» **Input material**:

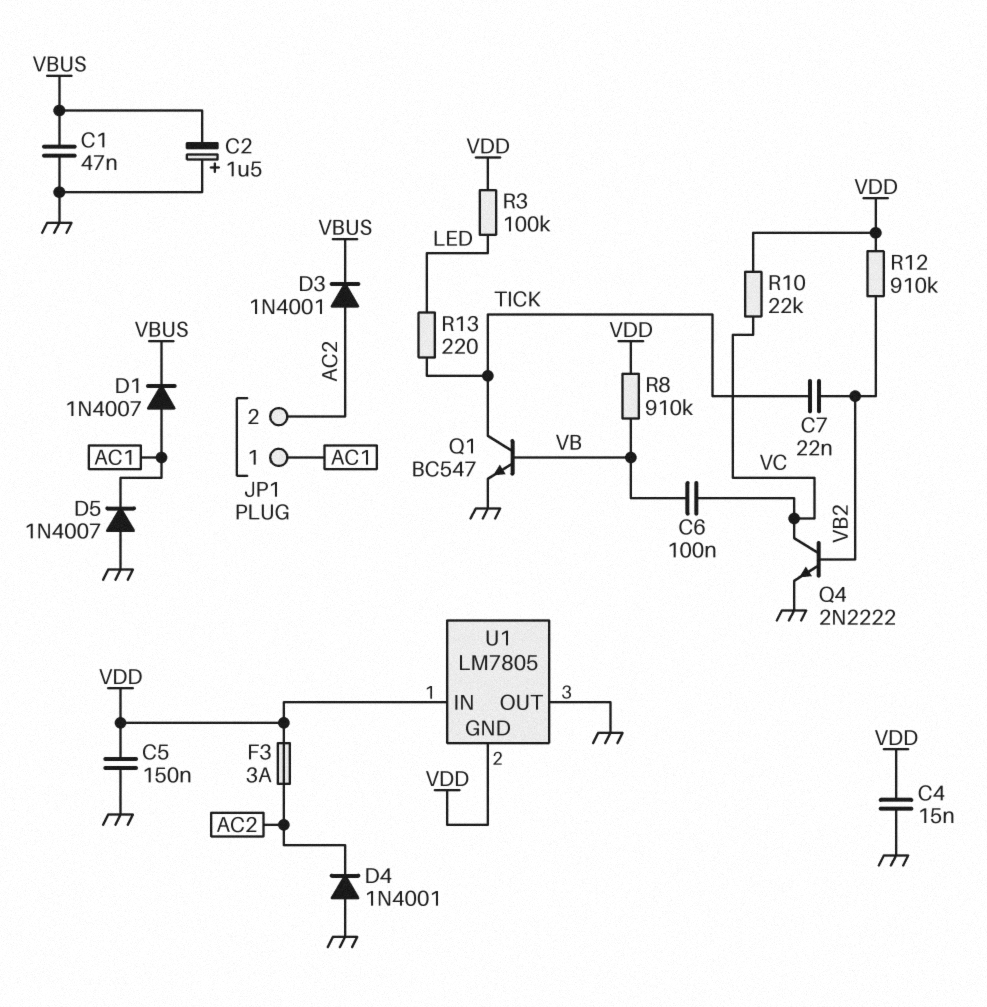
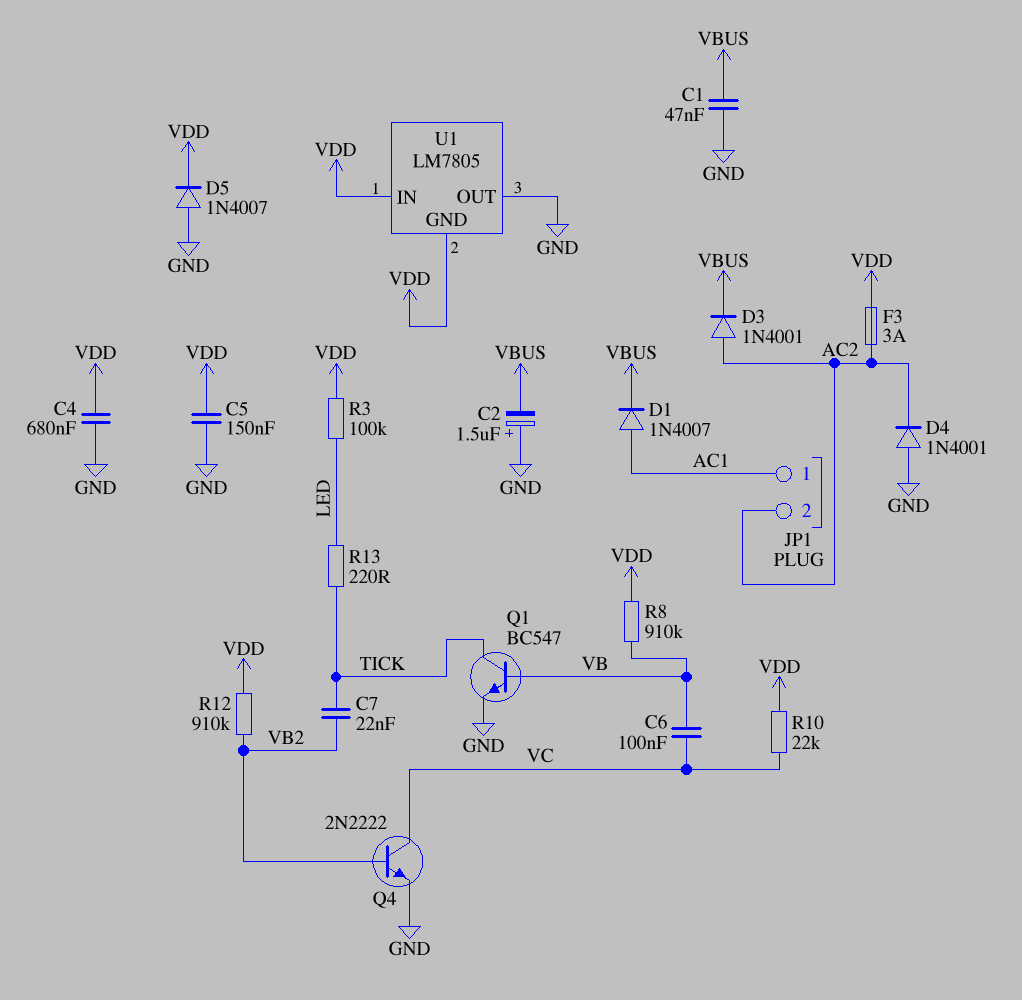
C4: 15nF (GND, VDD) -> 680nF (GND, VDD)
D5: diode 1N4007 (A GND, K AC1) -> diode 1N4007 (A GND, K VDD)

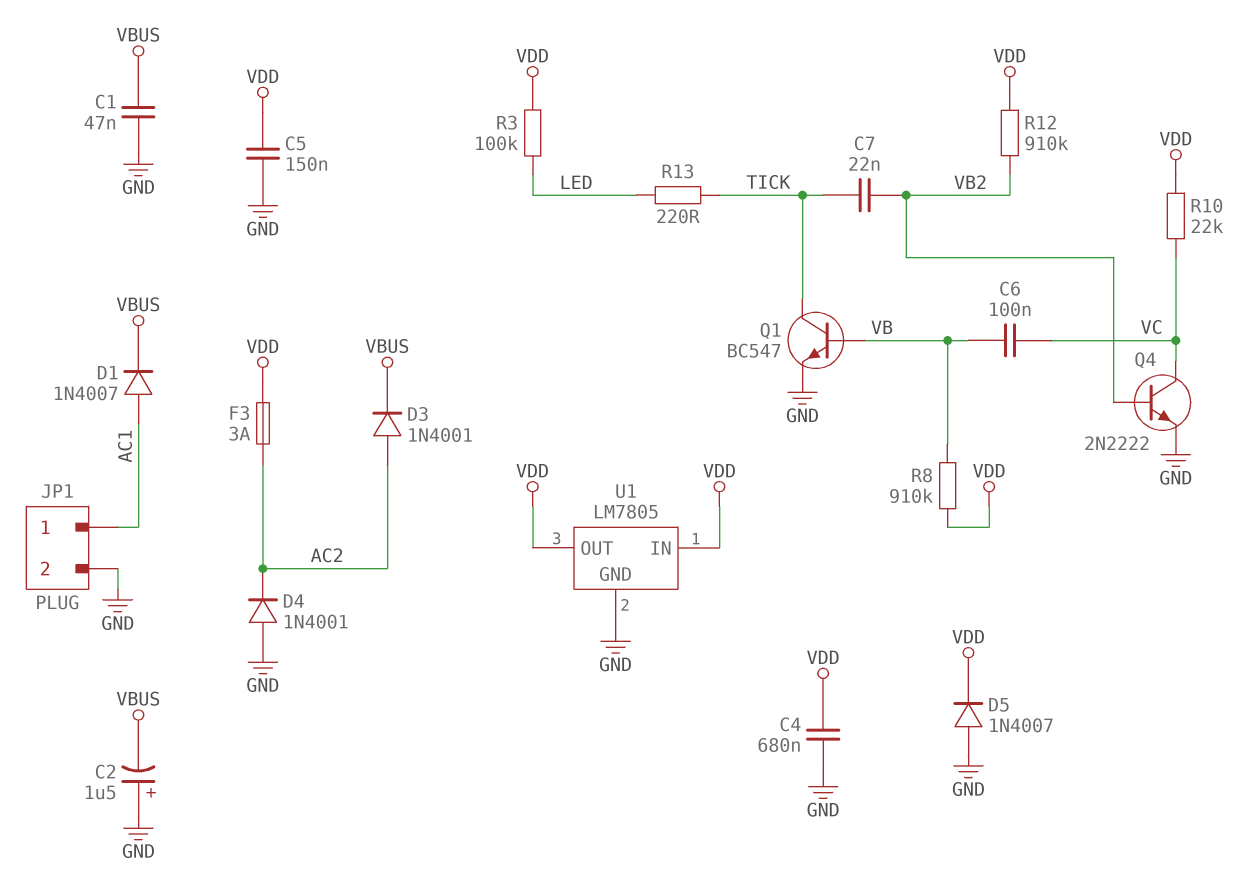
JP1 pin 2: AC2 -> GND
U1 pin GND: VDD -> GND
U1 pin OUT: GND -> VDD

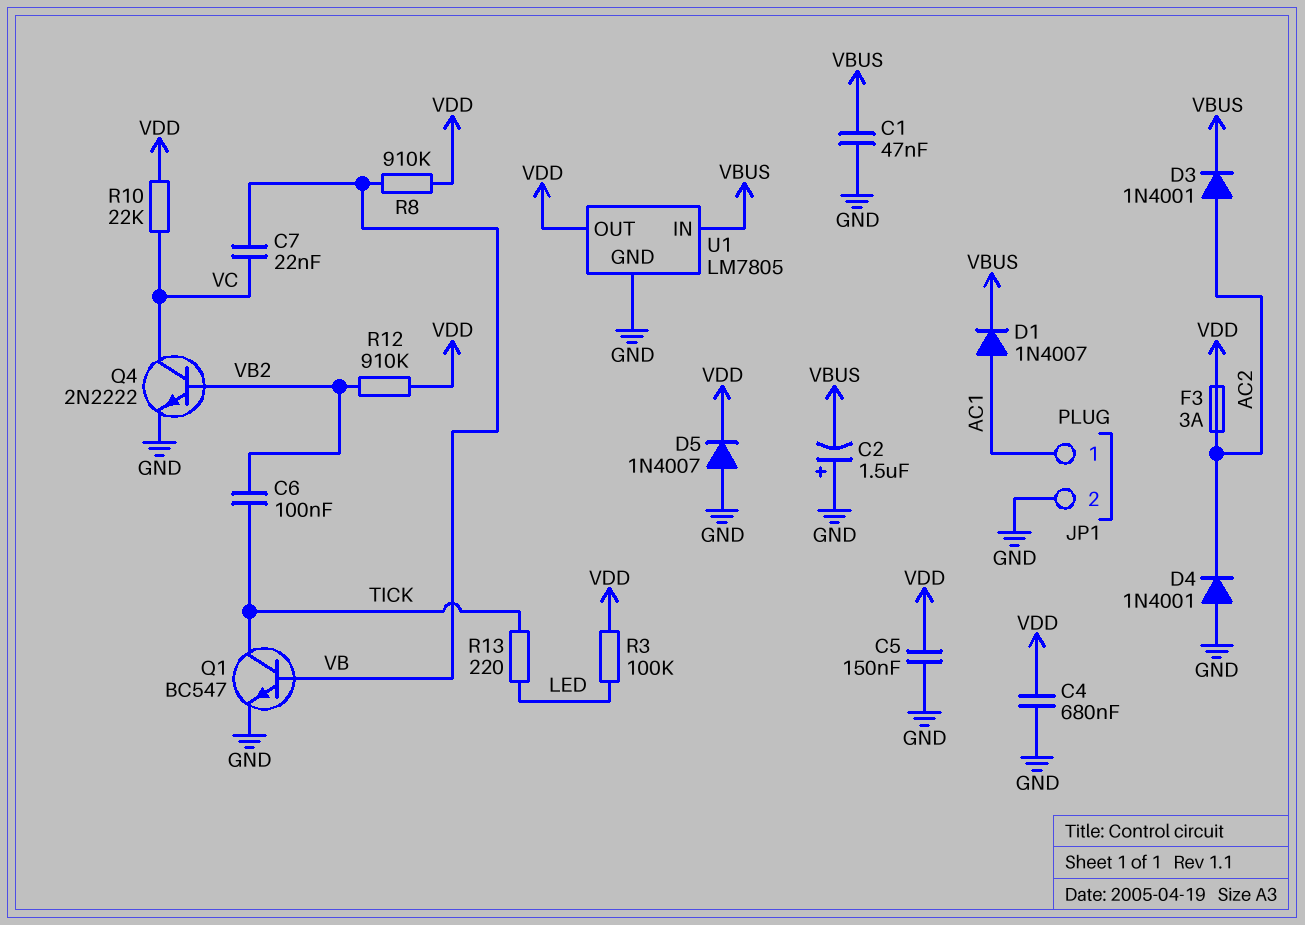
C6: 100nF (VB, VC) -> 100nF (TICK, VB2)
C7: 22nF (TICK, VB2) -> 22nF (VB, VC)
U1 pin IN: VDD -> VBUS

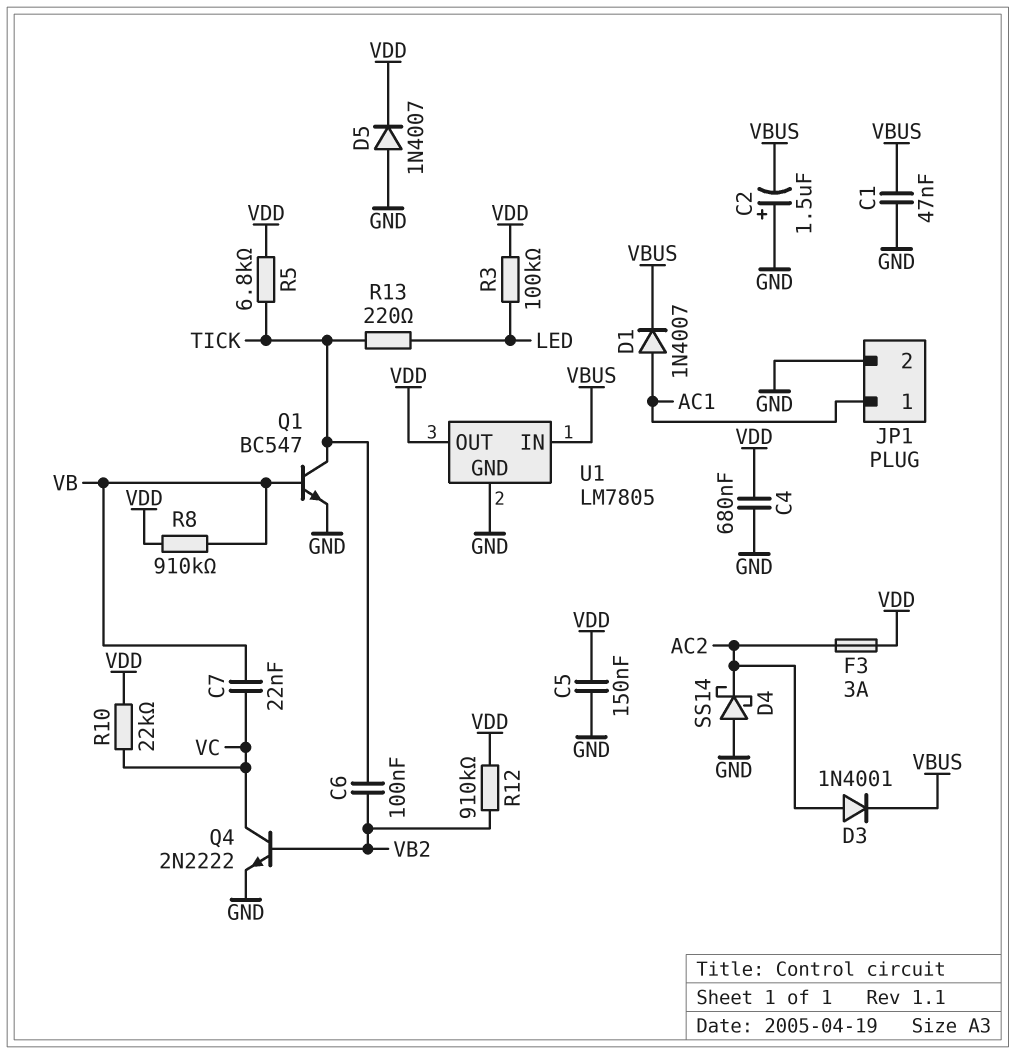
D4: diode 1N4001 (A GND, K AC2) -> schottky SS14 (A GND, K AC2)
R5: none -> 6.8k (TICK, VDD)

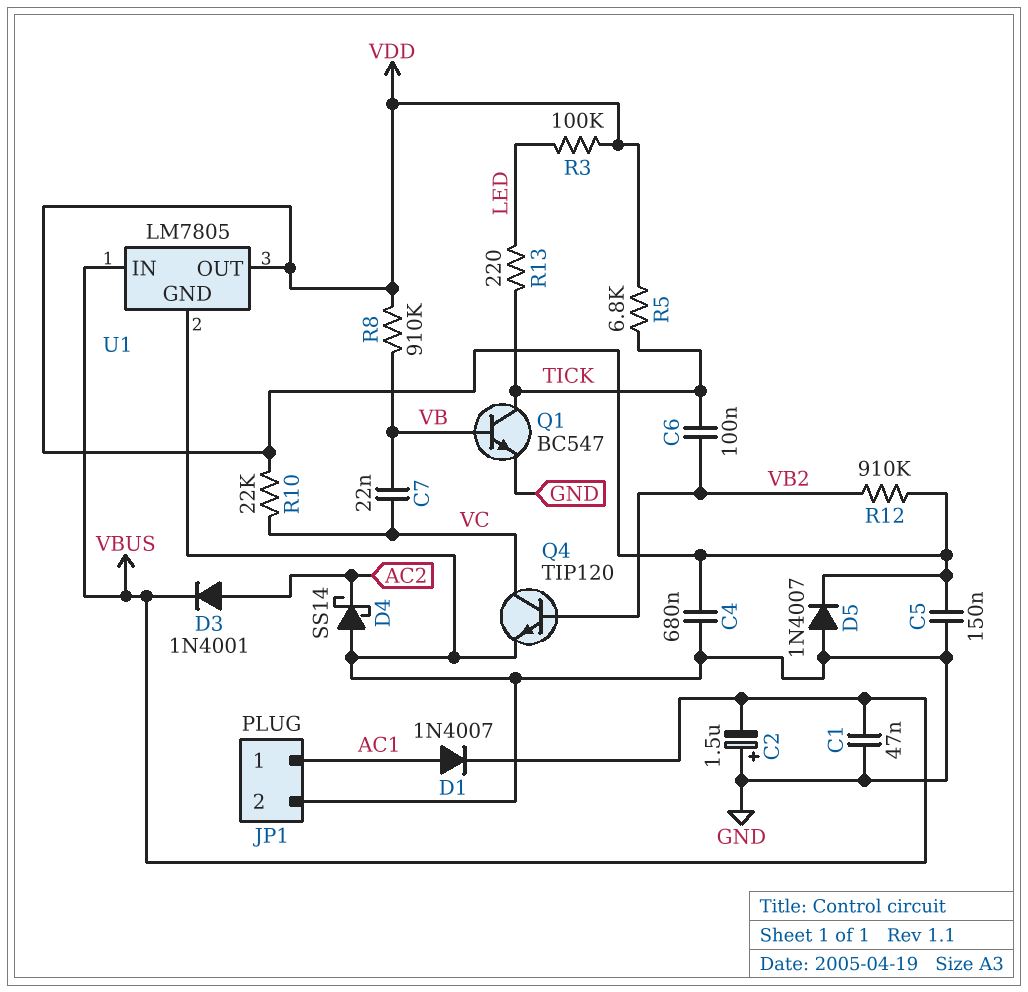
F3: 3A (AC2, VDD) -> none
Q4: NPN 2N2222 (B VB2, C VC, E GND) -> NPN TIP120 (B VB2, C VC, E GND)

» **Your task**:
Exact copy, no pictures: please print the data above once more.

» **Exercise solution**:
C4: 15nF (GND, VDD) -> 680nF (GND, VDD)
D5: diode 1N4007 (A GND, K AC1) -> diode 1N4007 (A GND, K VDD)

JP1 pin 2: AC2 -> GND
U1 pin GND: VDD -> GND
U1 pin OUT: GND -> VDD

C6: 100nF (VB, VC) -> 100nF (TICK, VB2)
C7: 22nF (TICK, VB2) -> 22nF (VB, VC)
U1 pin IN: VDD -> VBUS

D4: diode 1N4001 (A GND, K AC2) -> schottky SS14 (A GND, K AC2)
R5: none -> 6.8k (TICK, VDD)

F3: 3A (AC2, VDD) -> none
Q4: NPN 2N2222 (B VB2, C VC, E GND) -> NPN TIP120 (B VB2, C VC, E GND)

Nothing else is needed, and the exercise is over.